▶ What needs to be done
Across the records below, how many lines contain the string "poire"? Give the number by itself.

(Scene edit records)
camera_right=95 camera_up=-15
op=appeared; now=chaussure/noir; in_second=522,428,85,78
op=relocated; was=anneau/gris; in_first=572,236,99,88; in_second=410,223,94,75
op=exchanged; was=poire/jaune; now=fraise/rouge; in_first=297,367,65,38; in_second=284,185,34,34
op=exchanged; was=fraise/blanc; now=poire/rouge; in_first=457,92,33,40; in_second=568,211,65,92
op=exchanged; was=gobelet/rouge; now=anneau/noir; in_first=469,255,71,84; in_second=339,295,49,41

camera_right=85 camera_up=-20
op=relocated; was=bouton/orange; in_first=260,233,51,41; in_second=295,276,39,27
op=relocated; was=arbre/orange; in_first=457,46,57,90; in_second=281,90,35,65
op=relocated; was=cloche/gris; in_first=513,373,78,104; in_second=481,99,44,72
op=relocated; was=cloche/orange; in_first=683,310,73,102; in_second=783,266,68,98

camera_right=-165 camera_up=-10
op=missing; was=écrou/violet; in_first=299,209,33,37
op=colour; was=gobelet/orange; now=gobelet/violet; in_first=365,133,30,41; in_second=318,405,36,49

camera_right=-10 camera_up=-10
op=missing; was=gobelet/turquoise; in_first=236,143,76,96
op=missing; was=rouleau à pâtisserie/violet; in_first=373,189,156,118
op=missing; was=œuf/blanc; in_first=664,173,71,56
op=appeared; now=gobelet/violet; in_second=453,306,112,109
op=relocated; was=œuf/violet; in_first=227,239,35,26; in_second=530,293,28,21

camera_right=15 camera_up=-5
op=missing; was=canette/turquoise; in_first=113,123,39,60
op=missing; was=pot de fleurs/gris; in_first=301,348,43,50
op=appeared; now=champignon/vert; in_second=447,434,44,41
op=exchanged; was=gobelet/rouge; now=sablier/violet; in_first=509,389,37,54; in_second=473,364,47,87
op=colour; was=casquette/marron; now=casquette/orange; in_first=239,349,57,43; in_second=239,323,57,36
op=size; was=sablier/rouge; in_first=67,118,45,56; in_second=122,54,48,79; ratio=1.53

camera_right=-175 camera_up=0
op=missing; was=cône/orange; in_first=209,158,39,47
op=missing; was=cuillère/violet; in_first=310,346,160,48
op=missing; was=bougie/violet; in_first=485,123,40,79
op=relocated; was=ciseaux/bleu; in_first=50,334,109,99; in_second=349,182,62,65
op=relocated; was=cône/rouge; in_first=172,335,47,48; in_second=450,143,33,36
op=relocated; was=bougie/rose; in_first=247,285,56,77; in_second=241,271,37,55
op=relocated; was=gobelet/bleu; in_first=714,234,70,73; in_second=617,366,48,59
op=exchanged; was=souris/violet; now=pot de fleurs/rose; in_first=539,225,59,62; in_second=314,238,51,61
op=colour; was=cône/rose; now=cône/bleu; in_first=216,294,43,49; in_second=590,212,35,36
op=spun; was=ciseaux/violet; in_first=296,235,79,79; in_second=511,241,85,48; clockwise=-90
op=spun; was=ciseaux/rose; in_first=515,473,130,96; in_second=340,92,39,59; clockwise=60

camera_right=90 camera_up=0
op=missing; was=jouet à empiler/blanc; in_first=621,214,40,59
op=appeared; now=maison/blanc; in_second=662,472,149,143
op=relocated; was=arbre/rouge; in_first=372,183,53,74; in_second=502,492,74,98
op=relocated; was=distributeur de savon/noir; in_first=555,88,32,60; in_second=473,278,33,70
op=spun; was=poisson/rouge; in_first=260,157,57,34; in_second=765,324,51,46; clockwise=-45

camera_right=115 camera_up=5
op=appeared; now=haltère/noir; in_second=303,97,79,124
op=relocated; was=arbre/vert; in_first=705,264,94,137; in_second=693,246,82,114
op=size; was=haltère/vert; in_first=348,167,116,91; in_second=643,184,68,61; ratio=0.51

▶ Result
2